Top of SOURCE INFORMATION
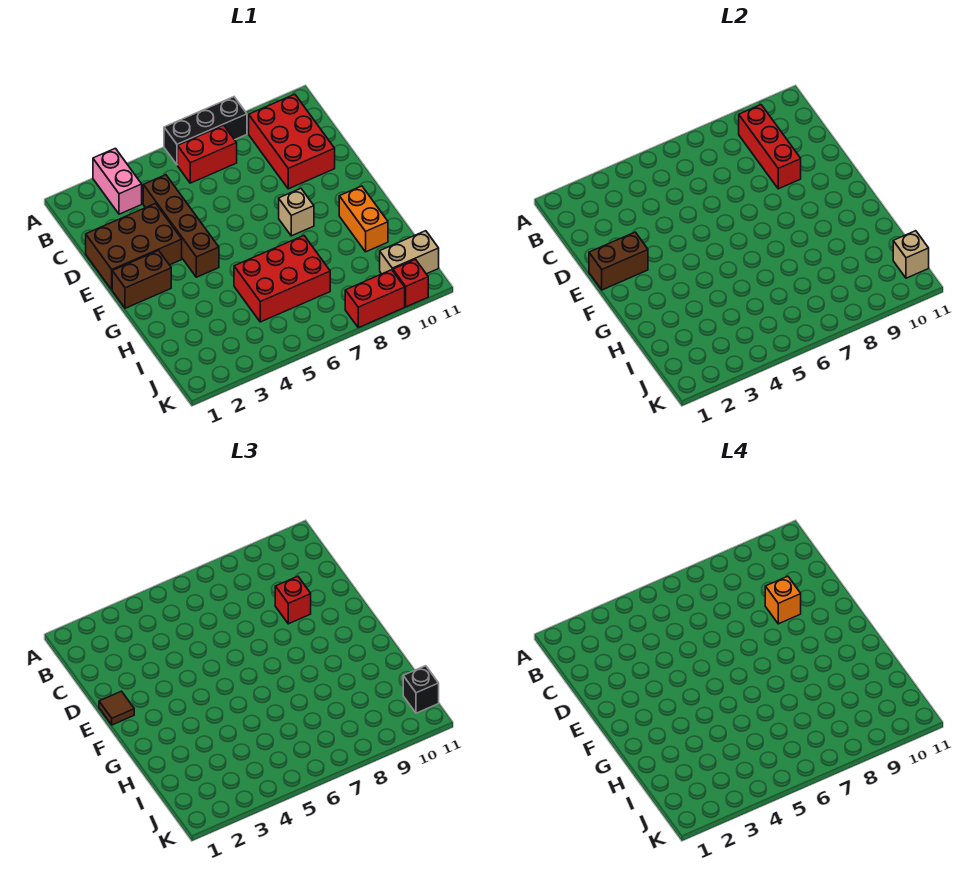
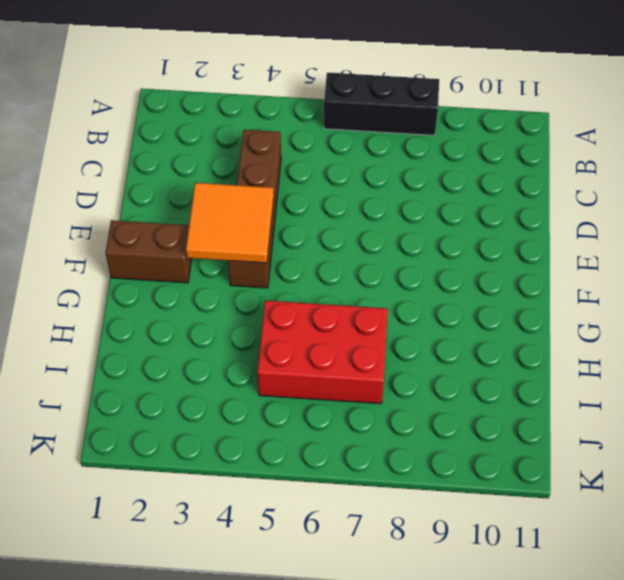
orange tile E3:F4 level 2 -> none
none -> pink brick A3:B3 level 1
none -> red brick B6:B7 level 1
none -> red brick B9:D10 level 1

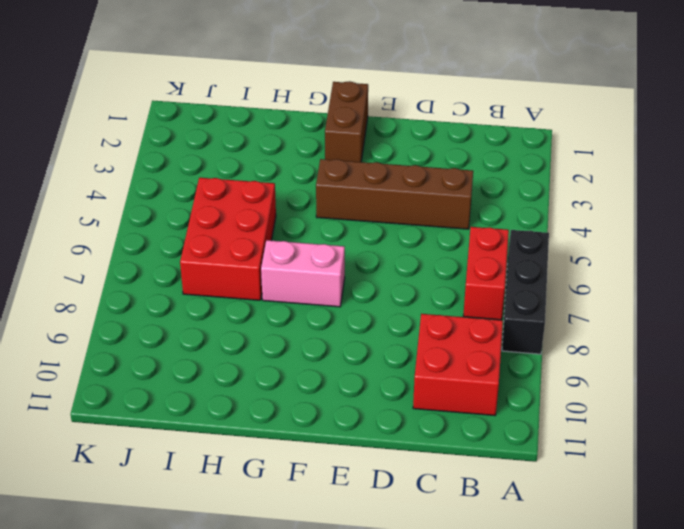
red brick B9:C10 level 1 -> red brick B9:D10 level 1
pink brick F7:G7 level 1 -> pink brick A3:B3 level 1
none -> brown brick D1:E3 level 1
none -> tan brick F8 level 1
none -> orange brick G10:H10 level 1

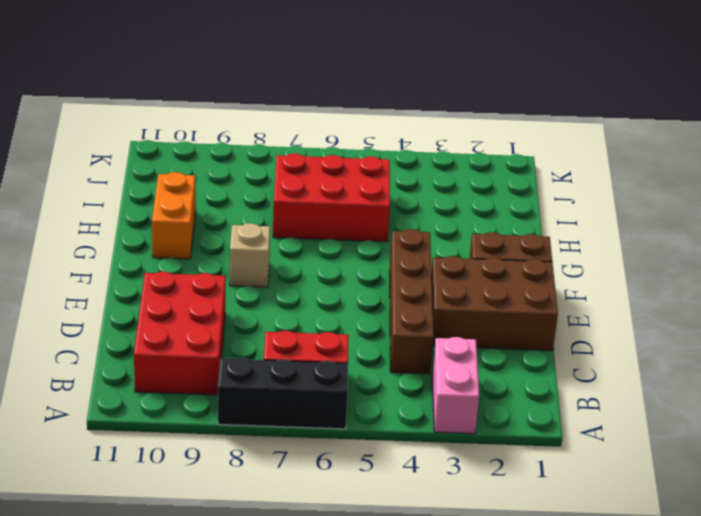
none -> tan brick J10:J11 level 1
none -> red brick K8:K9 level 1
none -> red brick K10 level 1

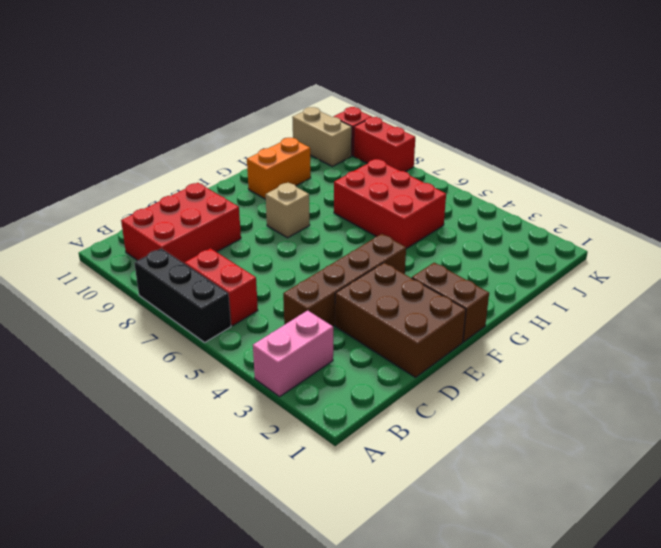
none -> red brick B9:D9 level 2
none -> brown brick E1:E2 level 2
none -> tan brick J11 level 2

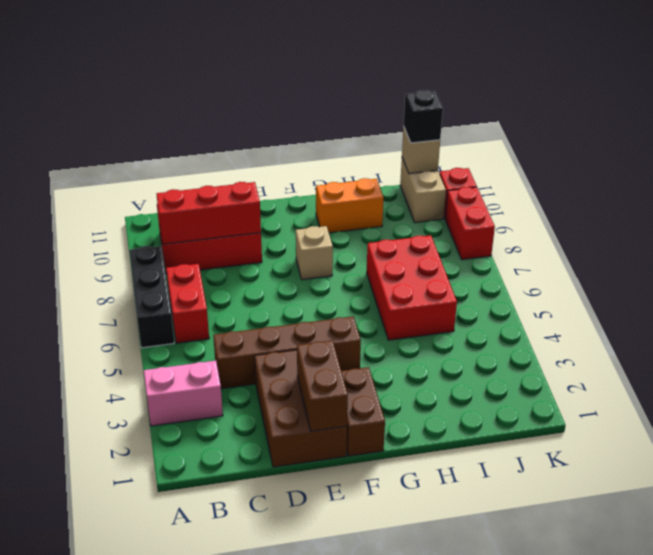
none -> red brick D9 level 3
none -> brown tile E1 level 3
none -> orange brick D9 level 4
Bottom of SOURCE INFORMATION
Top of SOURCE INFORMATION
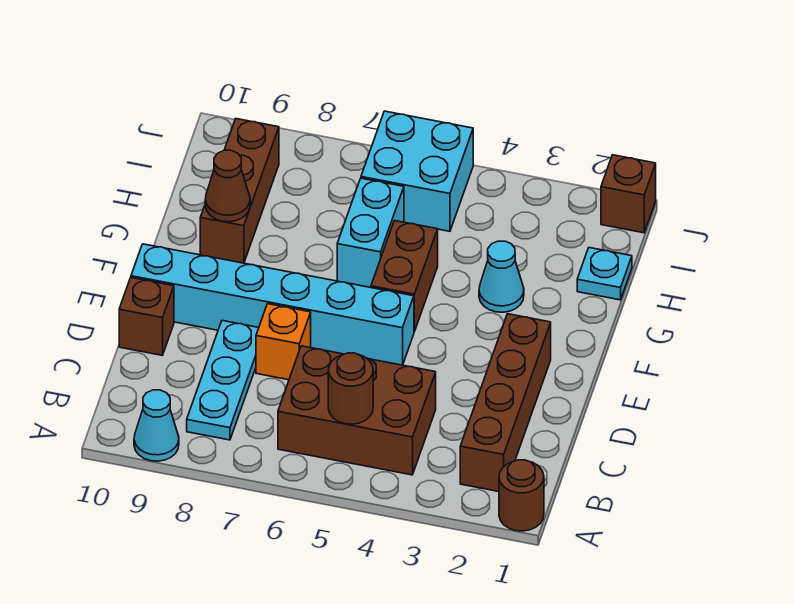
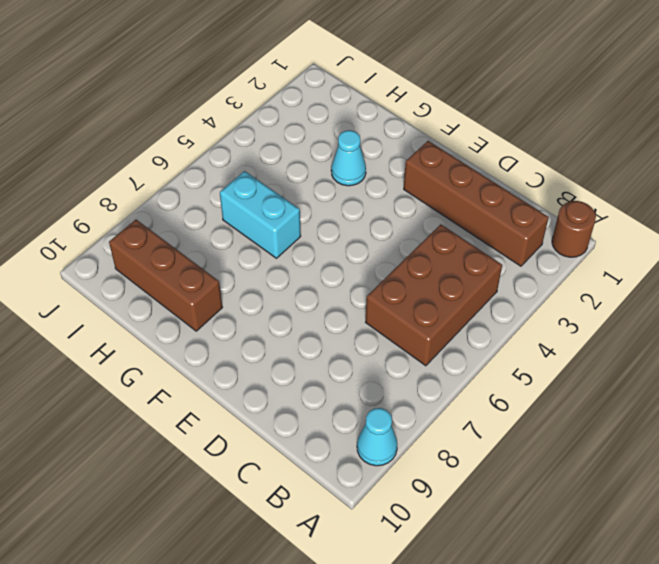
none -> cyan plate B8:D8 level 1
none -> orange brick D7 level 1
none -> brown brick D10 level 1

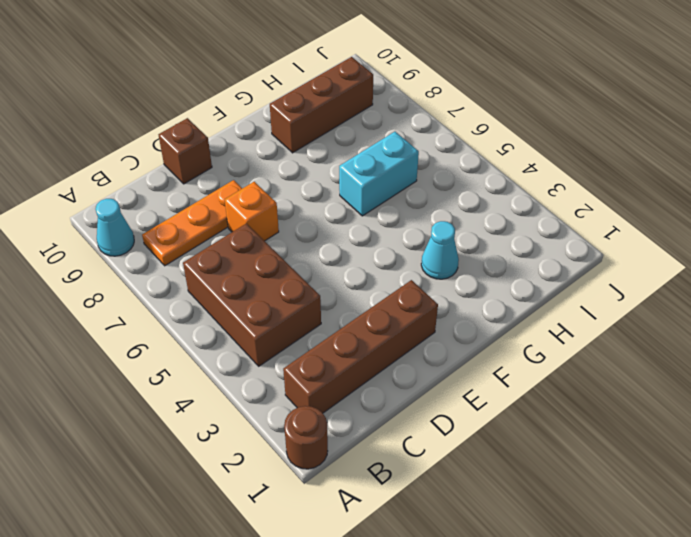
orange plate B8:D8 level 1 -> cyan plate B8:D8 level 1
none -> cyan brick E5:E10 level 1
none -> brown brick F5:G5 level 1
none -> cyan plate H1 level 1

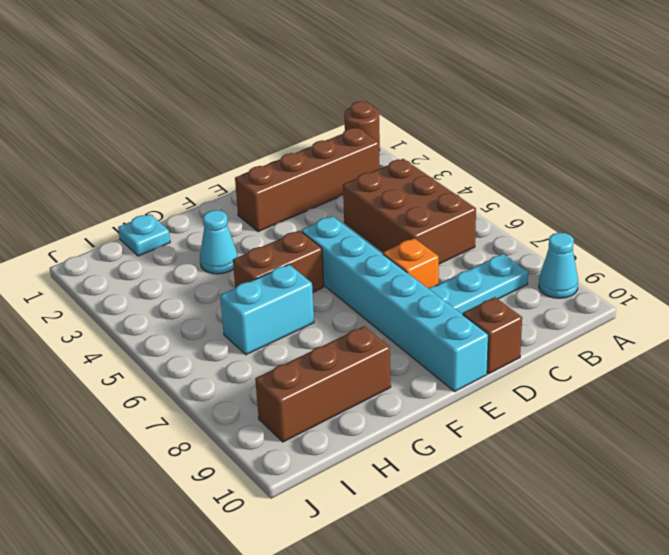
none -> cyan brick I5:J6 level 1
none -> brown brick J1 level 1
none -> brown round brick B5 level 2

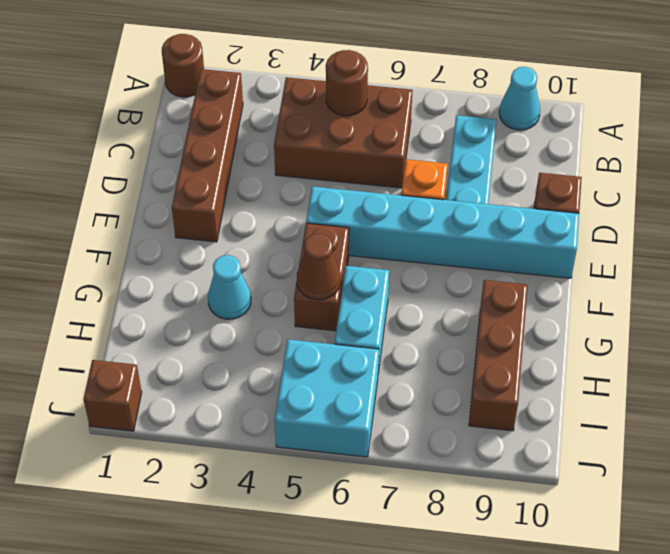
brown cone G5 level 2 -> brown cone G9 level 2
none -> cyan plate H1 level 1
Bottom of SOURCE INFORMATION
> [WHAT YOU SHOULD DO]:
Your answer must be a copy of every line in the data above that holds the string "tile".

> [ANSWER SPACE]:
orange tile E3:F4 level 2 -> none
none -> brown tile E1 level 3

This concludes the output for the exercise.